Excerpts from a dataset
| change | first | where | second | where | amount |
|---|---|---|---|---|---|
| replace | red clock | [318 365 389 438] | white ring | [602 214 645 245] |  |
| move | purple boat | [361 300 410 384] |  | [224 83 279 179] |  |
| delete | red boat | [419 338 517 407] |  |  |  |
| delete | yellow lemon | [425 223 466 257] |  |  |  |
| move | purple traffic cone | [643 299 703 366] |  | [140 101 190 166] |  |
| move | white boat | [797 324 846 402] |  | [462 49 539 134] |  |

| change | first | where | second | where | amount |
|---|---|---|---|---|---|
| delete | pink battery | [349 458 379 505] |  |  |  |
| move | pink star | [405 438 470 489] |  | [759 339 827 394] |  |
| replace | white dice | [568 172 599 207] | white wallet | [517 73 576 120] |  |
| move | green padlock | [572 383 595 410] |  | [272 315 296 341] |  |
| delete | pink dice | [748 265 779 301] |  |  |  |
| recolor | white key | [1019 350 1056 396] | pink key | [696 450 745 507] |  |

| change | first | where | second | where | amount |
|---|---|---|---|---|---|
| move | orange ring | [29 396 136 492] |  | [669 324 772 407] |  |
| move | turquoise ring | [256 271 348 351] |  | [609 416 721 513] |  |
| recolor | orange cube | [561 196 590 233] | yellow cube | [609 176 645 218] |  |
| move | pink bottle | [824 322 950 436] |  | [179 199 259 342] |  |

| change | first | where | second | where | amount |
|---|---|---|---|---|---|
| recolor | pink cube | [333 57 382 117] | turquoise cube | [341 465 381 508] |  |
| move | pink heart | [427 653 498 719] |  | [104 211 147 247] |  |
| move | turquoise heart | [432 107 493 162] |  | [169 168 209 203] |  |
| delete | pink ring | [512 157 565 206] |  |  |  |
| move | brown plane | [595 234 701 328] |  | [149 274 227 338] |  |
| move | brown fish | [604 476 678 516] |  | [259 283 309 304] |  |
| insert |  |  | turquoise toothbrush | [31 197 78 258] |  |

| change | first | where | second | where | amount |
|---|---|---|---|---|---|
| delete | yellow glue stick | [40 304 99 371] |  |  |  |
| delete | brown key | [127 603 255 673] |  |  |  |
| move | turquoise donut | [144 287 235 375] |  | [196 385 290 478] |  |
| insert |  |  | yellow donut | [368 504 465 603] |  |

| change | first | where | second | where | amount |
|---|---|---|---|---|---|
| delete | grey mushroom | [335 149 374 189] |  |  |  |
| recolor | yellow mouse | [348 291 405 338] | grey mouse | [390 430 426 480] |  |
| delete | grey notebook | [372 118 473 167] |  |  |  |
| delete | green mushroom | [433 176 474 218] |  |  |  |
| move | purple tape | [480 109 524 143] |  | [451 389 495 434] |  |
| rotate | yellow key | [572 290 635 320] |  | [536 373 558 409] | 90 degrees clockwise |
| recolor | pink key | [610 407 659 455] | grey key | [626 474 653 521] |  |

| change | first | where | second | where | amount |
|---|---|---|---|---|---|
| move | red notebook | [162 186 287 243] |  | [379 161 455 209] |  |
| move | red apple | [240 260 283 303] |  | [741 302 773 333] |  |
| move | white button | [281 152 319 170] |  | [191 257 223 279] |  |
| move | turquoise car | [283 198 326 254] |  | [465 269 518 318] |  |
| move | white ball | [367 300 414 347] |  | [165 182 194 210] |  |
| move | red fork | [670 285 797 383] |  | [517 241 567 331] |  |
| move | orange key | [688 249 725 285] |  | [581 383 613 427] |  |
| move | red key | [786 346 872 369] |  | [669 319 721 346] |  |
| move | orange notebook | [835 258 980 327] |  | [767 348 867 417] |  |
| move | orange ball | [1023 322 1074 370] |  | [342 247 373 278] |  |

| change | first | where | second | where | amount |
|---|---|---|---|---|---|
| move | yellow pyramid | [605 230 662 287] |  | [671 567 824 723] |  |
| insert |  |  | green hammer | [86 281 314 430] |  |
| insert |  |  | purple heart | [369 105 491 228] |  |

● **The task**: Line by line, please reproduce the records exactly.

● **Result for this task**:
| change | first | where | second | where | amount |
|---|---|---|---|---|---|
| replace | red clock | [318 365 389 438] | white ring | [602 214 645 245] |  |
| move | purple boat | [361 300 410 384] |  | [224 83 279 179] |  |
| delete | red boat | [419 338 517 407] |  |  |  |
| delete | yellow lemon | [425 223 466 257] |  |  |  |
| move | purple traffic cone | [643 299 703 366] |  | [140 101 190 166] |  |
| move | white boat | [797 324 846 402] |  | [462 49 539 134] |  |

| change | first | where | second | where | amount |
|---|---|---|---|---|---|
| delete | pink battery | [349 458 379 505] |  |  |  |
| move | pink star | [405 438 470 489] |  | [759 339 827 394] |  |
| replace | white dice | [568 172 599 207] | white wallet | [517 73 576 120] |  |
| move | green padlock | [572 383 595 410] |  | [272 315 296 341] |  |
| delete | pink dice | [748 265 779 301] |  |  |  |
| recolor | white key | [1019 350 1056 396] | pink key | [696 450 745 507] |  |

| change | first | where | second | where | amount |
|---|---|---|---|---|---|
| move | orange ring | [29 396 136 492] |  | [669 324 772 407] |  |
| move | turquoise ring | [256 271 348 351] |  | [609 416 721 513] |  |
| recolor | orange cube | [561 196 590 233] | yellow cube | [609 176 645 218] |  |
| move | pink bottle | [824 322 950 436] |  | [179 199 259 342] |  |

| change | first | where | second | where | amount |
|---|---|---|---|---|---|
| recolor | pink cube | [333 57 382 117] | turquoise cube | [341 465 381 508] |  |
| move | pink heart | [427 653 498 719] |  | [104 211 147 247] |  |
| move | turquoise heart | [432 107 493 162] |  | [169 168 209 203] |  |
| delete | pink ring | [512 157 565 206] |  |  |  |
| move | brown plane | [595 234 701 328] |  | [149 274 227 338] |  |
| move | brown fish | [604 476 678 516] |  | [259 283 309 304] |  |
| insert |  |  | turquoise toothbrush | [31 197 78 258] |  |

| change | first | where | second | where | amount |
|---|---|---|---|---|---|
| delete | yellow glue stick | [40 304 99 371] |  |  |  |
| delete | brown key | [127 603 255 673] |  |  |  |
| move | turquoise donut | [144 287 235 375] |  | [196 385 290 478] |  |
| insert |  |  | yellow donut | [368 504 465 603] |  |

| change | first | where | second | where | amount |
|---|---|---|---|---|---|
| delete | grey mushroom | [335 149 374 189] |  |  |  |
| recolor | yellow mouse | [348 291 405 338] | grey mouse | [390 430 426 480] |  |
| delete | grey notebook | [372 118 473 167] |  |  |  |
| delete | green mushroom | [433 176 474 218] |  |  |  |
| move | purple tape | [480 109 524 143] |  | [451 389 495 434] |  |
| rotate | yellow key | [572 290 635 320] |  | [536 373 558 409] | 90 degrees clockwise |
| recolor | pink key | [610 407 659 455] | grey key | [626 474 653 521] |  |

| change | first | where | second | where | amount |
|---|---|---|---|---|---|
| move | red notebook | [162 186 287 243] |  | [379 161 455 209] |  |
| move | red apple | [240 260 283 303] |  | [741 302 773 333] |  |
| move | white button | [281 152 319 170] |  | [191 257 223 279] |  |
| move | turquoise car | [283 198 326 254] |  | [465 269 518 318] |  |
| move | white ball | [367 300 414 347] |  | [165 182 194 210] |  |
| move | red fork | [670 285 797 383] |  | [517 241 567 331] |  |
| move | orange key | [688 249 725 285] |  | [581 383 613 427] |  |
| move | red key | [786 346 872 369] |  | [669 319 721 346] |  |
| move | orange notebook | [835 258 980 327] |  | [767 348 867 417] |  |
| move | orange ball | [1023 322 1074 370] |  | [342 247 373 278] |  |

| change | first | where | second | where | amount |
|---|---|---|---|---|---|
| move | yellow pyramid | [605 230 662 287] |  | [671 567 824 723] |  |
| insert |  |  | green hammer | [86 281 314 430] |  |
| insert |  |  | purple heart | [369 105 491 228] |  |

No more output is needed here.